**PROMPT**
Every line below between the line holding "orange semicircle: (99, 30)" and the line holding "blue semicircle: (160, 140)", inclusive, should be repeated exactly, and all other lines omitted.

[Stored entries]
-.-.-
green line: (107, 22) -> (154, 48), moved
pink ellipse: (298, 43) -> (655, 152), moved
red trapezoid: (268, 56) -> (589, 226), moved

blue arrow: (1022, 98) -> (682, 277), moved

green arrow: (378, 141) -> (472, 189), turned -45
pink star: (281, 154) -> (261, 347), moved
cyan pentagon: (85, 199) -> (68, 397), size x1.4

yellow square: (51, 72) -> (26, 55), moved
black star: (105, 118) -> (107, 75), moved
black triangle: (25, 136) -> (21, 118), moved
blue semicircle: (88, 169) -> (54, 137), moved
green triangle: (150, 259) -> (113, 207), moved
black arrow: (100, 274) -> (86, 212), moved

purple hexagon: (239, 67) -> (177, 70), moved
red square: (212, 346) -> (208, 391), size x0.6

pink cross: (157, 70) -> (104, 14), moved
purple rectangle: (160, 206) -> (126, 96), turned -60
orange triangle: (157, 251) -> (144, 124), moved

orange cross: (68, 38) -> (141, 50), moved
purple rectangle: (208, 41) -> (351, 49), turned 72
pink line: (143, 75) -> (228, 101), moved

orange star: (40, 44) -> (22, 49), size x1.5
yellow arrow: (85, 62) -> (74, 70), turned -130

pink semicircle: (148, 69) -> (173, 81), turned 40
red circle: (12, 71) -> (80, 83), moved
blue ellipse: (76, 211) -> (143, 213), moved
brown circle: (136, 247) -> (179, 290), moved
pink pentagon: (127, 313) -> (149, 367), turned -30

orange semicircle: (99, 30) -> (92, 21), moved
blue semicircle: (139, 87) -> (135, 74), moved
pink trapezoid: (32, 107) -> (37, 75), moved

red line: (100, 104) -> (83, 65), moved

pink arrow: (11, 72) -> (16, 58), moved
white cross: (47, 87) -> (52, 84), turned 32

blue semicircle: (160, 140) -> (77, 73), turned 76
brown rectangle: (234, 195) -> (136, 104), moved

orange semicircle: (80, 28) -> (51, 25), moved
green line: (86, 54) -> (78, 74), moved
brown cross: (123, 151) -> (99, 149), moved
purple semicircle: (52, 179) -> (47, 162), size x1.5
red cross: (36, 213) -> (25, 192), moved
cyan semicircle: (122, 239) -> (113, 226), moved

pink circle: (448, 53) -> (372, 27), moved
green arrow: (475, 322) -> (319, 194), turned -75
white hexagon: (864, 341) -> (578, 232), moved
-.-.-
**RESULT BELOW**
orange semicircle: (99, 30) -> (92, 21), moved
blue semicircle: (139, 87) -> (135, 74), moved
pink trapezoid: (32, 107) -> (37, 75), moved

red line: (100, 104) -> (83, 65), moved

pink arrow: (11, 72) -> (16, 58), moved
white cross: (47, 87) -> (52, 84), turned 32

blue semicircle: (160, 140) -> (77, 73), turned 76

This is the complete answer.